All lines of the data shown below should be output exactly as they stand.

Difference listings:

..........

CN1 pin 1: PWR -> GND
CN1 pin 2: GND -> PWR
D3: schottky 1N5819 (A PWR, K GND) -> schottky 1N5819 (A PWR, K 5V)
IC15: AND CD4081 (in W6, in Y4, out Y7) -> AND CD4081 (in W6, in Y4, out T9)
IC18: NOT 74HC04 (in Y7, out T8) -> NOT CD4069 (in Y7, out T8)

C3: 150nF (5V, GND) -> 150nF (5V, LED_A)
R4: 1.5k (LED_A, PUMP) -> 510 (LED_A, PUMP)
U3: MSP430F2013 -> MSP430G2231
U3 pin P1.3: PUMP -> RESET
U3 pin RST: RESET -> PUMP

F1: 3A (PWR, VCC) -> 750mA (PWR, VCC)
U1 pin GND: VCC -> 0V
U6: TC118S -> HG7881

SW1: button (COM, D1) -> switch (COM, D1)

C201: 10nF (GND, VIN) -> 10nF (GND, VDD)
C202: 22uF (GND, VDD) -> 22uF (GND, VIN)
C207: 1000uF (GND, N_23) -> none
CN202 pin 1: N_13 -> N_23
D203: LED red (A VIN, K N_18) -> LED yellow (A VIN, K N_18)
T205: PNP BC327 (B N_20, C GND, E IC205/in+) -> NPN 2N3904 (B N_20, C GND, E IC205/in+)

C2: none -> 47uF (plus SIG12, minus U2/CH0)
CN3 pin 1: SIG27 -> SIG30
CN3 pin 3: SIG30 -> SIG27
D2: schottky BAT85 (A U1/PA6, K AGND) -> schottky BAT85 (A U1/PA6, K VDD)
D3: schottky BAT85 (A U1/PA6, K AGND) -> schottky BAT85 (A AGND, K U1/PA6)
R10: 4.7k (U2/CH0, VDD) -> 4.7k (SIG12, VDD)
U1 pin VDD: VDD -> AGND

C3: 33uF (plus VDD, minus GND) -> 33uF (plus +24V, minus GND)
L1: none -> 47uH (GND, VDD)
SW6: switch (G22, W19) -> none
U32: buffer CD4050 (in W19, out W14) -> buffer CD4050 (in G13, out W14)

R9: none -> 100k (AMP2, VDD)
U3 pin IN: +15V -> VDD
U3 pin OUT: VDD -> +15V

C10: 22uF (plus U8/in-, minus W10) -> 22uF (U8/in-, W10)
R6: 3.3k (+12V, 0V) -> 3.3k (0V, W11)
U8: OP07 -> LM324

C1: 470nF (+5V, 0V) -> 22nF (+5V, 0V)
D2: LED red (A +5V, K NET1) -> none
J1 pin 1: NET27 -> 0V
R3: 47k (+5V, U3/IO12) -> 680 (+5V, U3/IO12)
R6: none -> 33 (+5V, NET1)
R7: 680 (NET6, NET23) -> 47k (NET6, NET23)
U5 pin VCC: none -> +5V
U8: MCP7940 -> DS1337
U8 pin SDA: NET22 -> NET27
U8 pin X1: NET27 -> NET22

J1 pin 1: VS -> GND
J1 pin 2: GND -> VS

..........

### [Result of this exercise]
CN1 pin 1: PWR -> GND
CN1 pin 2: GND -> PWR
D3: schottky 1N5819 (A PWR, K GND) -> schottky 1N5819 (A PWR, K 5V)
IC15: AND CD4081 (in W6, in Y4, out Y7) -> AND CD4081 (in W6, in Y4, out T9)
IC18: NOT 74HC04 (in Y7, out T8) -> NOT CD4069 (in Y7, out T8)

C3: 150nF (5V, GND) -> 150nF (5V, LED_A)
R4: 1.5k (LED_A, PUMP) -> 510 (LED_A, PUMP)
U3: MSP430F2013 -> MSP430G2231
U3 pin P1.3: PUMP -> RESET
U3 pin RST: RESET -> PUMP

F1: 3A (PWR, VCC) -> 750mA (PWR, VCC)
U1 pin GND: VCC -> 0V
U6: TC118S -> HG7881

SW1: button (COM, D1) -> switch (COM, D1)

C201: 10nF (GND, VIN) -> 10nF (GND, VDD)
C202: 22uF (GND, VDD) -> 22uF (GND, VIN)
C207: 1000uF (GND, N_23) -> none
CN202 pin 1: N_13 -> N_23
D203: LED red (A VIN, K N_18) -> LED yellow (A VIN, K N_18)
T205: PNP BC327 (B N_20, C GND, E IC205/in+) -> NPN 2N3904 (B N_20, C GND, E IC205/in+)

C2: none -> 47uF (plus SIG12, minus U2/CH0)
CN3 pin 1: SIG27 -> SIG30
CN3 pin 3: SIG30 -> SIG27
D2: schottky BAT85 (A U1/PA6, K AGND) -> schottky BAT85 (A U1/PA6, K VDD)
D3: schottky BAT85 (A U1/PA6, K AGND) -> schottky BAT85 (A AGND, K U1/PA6)
R10: 4.7k (U2/CH0, VDD) -> 4.7k (SIG12, VDD)
U1 pin VDD: VDD -> AGND

C3: 33uF (plus VDD, minus GND) -> 33uF (plus +24V, minus GND)
L1: none -> 47uH (GND, VDD)
SW6: switch (G22, W19) -> none
U32: buffer CD4050 (in W19, out W14) -> buffer CD4050 (in G13, out W14)

R9: none -> 100k (AMP2, VDD)
U3 pin IN: +15V -> VDD
U3 pin OUT: VDD -> +15V

C10: 22uF (plus U8/in-, minus W10) -> 22uF (U8/in-, W10)
R6: 3.3k (+12V, 0V) -> 3.3k (0V, W11)
U8: OP07 -> LM324

C1: 470nF (+5V, 0V) -> 22nF (+5V, 0V)
D2: LED red (A +5V, K NET1) -> none
J1 pin 1: NET27 -> 0V
R3: 47k (+5V, U3/IO12) -> 680 (+5V, U3/IO12)
R6: none -> 33 (+5V, NET1)
R7: 680 (NET6, NET23) -> 47k (NET6, NET23)
U5 pin VCC: none -> +5V
U8: MCP7940 -> DS1337
U8 pin SDA: NET22 -> NET27
U8 pin X1: NET27 -> NET22

J1 pin 1: VS -> GND
J1 pin 2: GND -> VS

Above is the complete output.